_RAW DATA_
----------

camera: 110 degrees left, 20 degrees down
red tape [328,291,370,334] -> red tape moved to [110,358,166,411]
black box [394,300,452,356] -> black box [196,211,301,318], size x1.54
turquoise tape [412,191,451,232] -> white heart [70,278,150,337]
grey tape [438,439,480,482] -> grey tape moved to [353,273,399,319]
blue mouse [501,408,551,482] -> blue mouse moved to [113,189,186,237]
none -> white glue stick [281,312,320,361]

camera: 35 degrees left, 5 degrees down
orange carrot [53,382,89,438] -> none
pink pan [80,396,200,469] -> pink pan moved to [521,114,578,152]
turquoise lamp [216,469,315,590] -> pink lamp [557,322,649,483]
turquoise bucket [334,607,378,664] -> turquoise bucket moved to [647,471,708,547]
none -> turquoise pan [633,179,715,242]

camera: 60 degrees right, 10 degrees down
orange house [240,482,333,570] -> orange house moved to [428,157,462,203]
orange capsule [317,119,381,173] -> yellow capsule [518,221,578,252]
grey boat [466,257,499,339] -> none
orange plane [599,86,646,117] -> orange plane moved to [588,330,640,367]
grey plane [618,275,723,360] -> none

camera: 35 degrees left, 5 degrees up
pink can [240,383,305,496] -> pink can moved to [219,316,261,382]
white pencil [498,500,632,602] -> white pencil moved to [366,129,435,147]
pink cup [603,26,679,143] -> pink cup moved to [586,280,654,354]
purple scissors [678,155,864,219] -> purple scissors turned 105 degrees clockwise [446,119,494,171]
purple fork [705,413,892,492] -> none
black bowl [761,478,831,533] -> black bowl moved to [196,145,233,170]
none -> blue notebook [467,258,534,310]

----------

_PROBLEM_
Print the material above verbatim, first line through the line containing "blue mouse [501,408,551,482]", both included.

_EXPECTED ANSWER_
camera: 110 degrees left, 20 degrees down
red tape [328,291,370,334] -> red tape moved to [110,358,166,411]
black box [394,300,452,356] -> black box [196,211,301,318], size x1.54
turquoise tape [412,191,451,232] -> white heart [70,278,150,337]
grey tape [438,439,480,482] -> grey tape moved to [353,273,399,319]
blue mouse [501,408,551,482] -> blue mouse moved to [113,189,186,237]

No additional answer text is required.